▶ How to complete this task:
Below are entries with pictures among them; reproduce exactly, and only, the lines from the one containing "black circle: (218, 101)" down to the one containing "cyan arrow: (95, 132) -> (53, 93), turned 125", without the pictures.

▶ Excerpted records:
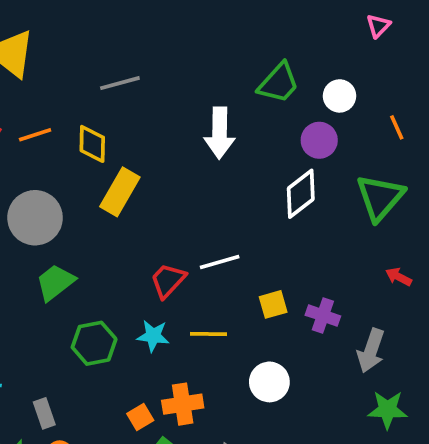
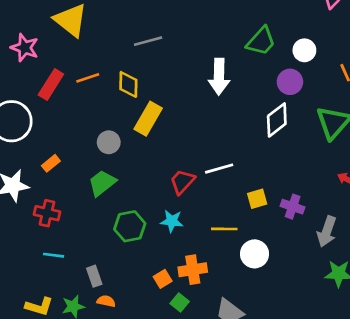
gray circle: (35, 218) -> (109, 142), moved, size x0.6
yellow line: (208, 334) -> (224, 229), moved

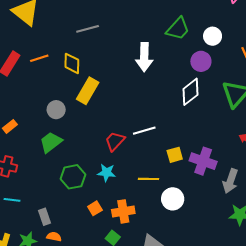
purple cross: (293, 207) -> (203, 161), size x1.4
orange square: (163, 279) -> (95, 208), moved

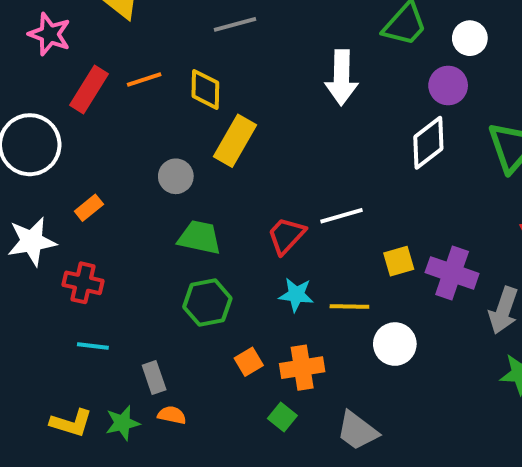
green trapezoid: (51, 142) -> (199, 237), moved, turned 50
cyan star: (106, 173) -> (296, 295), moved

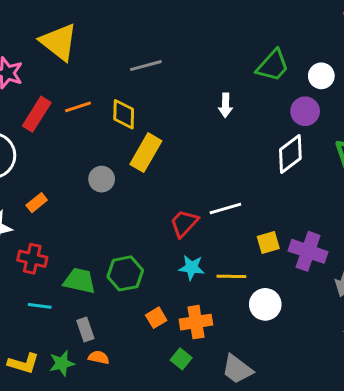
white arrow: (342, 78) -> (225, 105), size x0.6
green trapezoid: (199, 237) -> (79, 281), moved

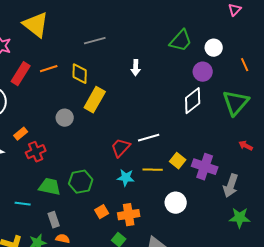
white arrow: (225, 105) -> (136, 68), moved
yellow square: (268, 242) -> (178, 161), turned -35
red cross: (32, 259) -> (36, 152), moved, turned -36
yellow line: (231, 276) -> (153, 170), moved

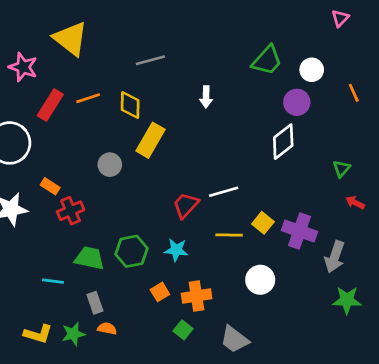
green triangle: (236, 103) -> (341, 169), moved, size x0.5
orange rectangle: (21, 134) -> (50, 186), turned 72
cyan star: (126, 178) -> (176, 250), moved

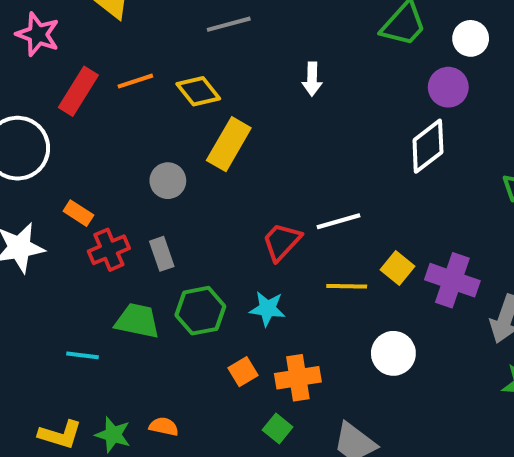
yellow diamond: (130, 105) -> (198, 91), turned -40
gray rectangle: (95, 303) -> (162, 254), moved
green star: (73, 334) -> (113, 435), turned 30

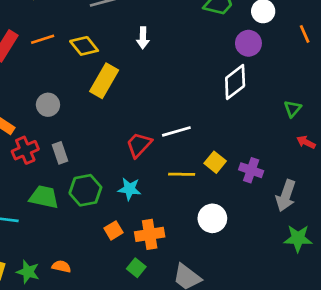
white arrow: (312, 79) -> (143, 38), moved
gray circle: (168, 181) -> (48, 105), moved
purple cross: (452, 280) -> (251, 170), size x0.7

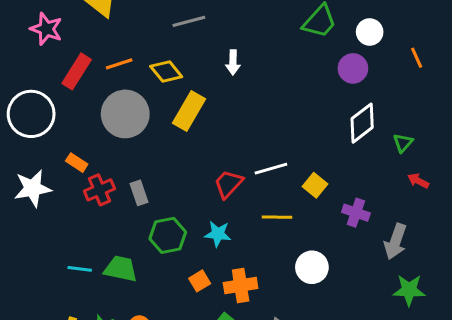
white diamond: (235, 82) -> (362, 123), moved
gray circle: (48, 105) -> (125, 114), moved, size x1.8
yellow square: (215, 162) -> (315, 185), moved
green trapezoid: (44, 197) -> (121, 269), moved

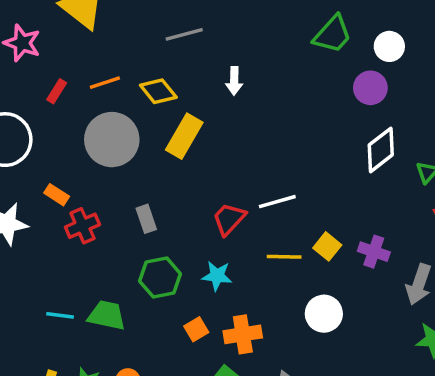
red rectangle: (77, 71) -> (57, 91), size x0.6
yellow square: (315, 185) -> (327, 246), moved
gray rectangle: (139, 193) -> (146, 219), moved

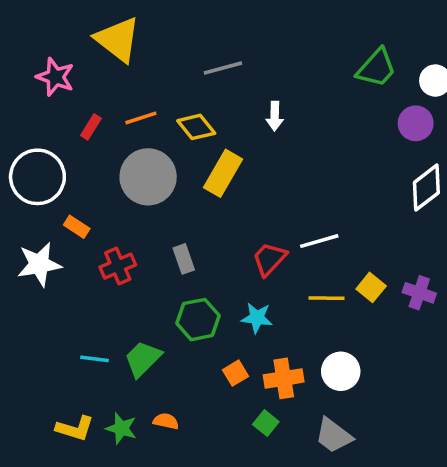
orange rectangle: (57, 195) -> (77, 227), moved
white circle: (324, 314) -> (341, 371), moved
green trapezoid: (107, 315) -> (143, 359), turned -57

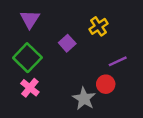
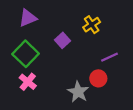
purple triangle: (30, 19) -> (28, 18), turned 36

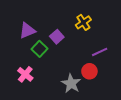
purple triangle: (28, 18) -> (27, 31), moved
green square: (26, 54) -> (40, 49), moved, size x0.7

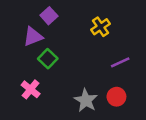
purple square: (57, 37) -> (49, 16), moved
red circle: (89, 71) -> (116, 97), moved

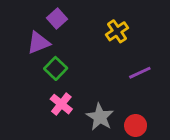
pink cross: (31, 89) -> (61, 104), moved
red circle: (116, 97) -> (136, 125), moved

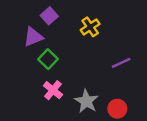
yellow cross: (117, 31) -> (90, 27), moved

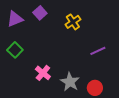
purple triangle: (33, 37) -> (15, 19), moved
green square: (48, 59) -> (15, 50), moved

--

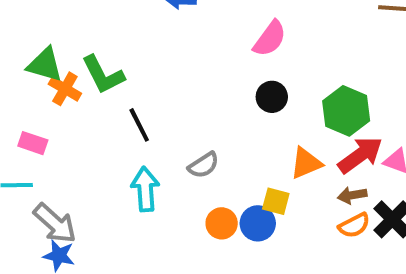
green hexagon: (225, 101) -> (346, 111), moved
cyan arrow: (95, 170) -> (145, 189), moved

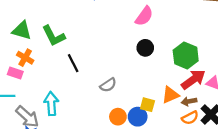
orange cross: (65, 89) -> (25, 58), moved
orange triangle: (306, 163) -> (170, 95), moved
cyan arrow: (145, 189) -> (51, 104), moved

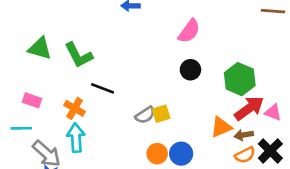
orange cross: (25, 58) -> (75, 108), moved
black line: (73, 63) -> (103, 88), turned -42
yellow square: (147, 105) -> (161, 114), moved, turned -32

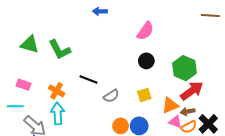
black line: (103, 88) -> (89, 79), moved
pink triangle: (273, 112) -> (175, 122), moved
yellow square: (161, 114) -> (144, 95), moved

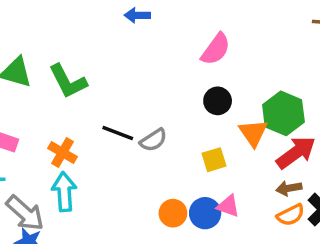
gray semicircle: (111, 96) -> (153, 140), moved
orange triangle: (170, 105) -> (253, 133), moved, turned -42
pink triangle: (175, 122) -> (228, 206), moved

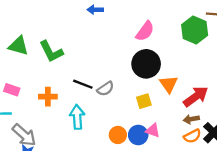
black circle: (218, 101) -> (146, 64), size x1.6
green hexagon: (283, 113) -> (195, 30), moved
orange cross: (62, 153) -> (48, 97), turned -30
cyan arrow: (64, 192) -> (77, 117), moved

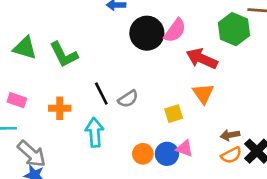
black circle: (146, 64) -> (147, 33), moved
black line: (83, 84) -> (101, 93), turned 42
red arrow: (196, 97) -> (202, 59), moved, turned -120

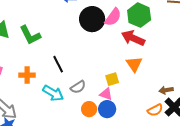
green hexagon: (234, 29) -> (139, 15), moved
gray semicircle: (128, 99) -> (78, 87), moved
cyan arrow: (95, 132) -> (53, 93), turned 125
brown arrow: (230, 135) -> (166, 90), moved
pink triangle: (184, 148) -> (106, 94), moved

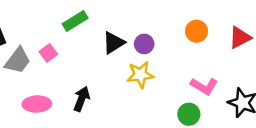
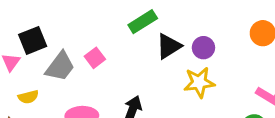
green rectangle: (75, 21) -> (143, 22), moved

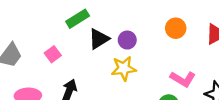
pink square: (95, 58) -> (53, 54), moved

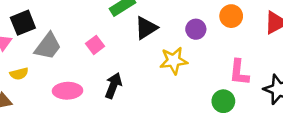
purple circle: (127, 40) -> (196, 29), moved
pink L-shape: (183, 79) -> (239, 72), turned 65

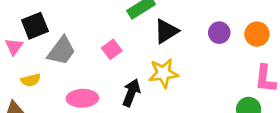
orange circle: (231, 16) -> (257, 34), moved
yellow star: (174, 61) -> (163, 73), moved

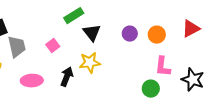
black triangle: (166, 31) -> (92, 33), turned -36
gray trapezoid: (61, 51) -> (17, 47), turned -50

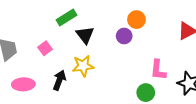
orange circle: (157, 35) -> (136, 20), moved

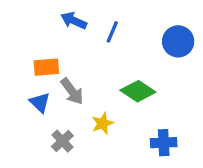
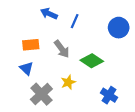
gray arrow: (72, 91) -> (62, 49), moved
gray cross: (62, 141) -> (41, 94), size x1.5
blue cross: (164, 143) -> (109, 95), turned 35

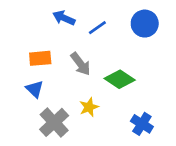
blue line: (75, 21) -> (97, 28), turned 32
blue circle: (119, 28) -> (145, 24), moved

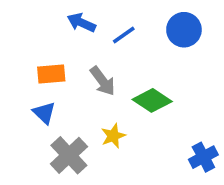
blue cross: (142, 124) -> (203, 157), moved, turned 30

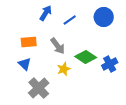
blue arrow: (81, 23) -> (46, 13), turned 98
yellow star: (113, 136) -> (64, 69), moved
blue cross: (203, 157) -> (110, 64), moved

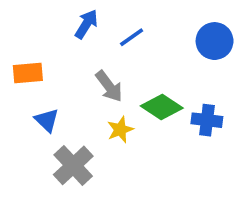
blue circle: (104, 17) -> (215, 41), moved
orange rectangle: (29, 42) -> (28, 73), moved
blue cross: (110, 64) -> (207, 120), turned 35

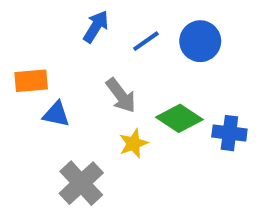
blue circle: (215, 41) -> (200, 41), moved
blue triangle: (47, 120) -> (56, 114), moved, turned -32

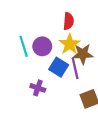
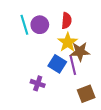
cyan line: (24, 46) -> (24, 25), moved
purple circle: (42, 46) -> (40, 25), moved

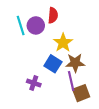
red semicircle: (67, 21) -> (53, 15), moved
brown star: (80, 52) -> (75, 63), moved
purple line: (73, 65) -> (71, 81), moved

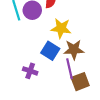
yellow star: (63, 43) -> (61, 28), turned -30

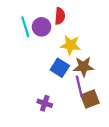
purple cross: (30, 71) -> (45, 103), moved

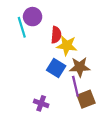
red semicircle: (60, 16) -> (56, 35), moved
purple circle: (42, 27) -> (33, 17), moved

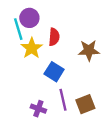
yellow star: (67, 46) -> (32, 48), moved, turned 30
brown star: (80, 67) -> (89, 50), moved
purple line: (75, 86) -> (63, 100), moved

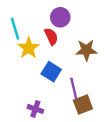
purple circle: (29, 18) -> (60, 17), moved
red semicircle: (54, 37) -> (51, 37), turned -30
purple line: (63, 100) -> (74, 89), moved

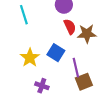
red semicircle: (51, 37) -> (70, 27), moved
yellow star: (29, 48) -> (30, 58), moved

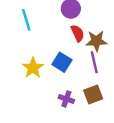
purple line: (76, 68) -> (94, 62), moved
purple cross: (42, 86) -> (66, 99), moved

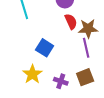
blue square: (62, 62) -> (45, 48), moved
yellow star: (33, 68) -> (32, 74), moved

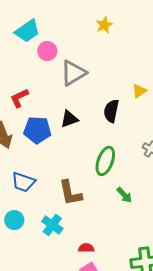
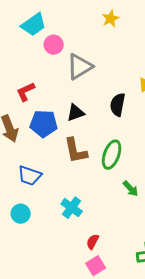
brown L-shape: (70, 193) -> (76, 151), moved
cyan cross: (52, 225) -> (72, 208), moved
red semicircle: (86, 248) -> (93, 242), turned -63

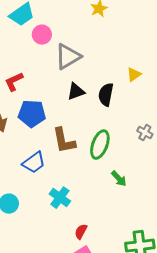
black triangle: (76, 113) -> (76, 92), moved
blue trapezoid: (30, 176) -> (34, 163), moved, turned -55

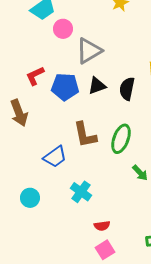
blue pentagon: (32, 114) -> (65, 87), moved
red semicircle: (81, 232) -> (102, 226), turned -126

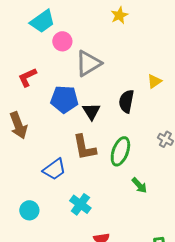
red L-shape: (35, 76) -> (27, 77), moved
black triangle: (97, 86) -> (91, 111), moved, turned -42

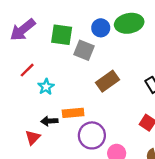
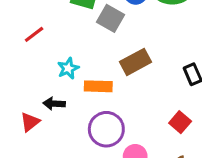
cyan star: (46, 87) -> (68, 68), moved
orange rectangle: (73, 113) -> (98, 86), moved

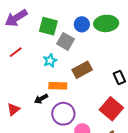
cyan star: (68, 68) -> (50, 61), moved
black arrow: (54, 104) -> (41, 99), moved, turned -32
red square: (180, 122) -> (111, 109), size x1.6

---

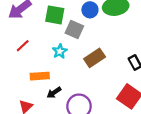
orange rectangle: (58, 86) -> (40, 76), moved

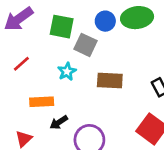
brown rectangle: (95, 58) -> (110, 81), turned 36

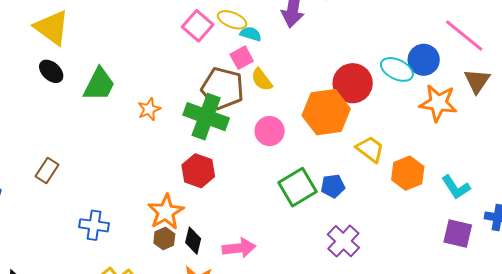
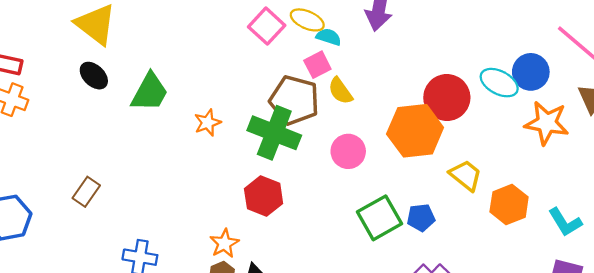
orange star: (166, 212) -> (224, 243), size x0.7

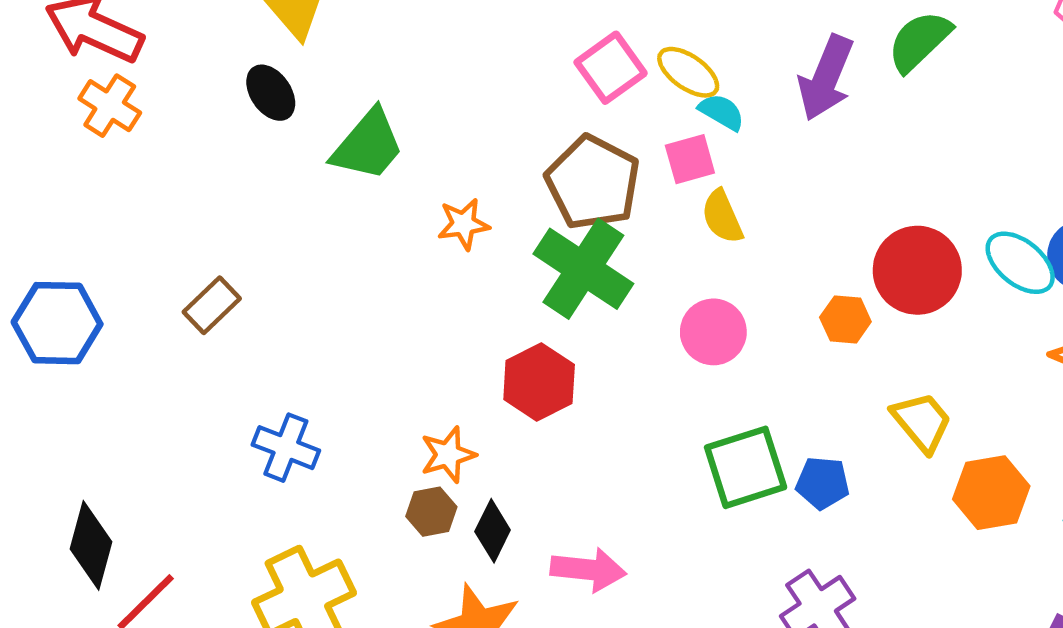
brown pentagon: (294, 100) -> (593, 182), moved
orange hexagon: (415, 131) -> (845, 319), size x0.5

▶ Worked solution:
black circle: (218, 101) -> (146, 64), size x1.6
green hexagon: (283, 113) -> (195, 30), moved
orange cross: (62, 153) -> (48, 97), turned -30
cyan arrow: (64, 192) -> (77, 117), moved

black circle: (146, 64) -> (147, 33), moved
black line: (83, 84) -> (101, 93), turned 42
red arrow: (196, 97) -> (202, 59), moved, turned -120

green hexagon: (234, 29) -> (139, 15), moved
gray semicircle: (128, 99) -> (78, 87), moved
cyan arrow: (95, 132) -> (53, 93), turned 125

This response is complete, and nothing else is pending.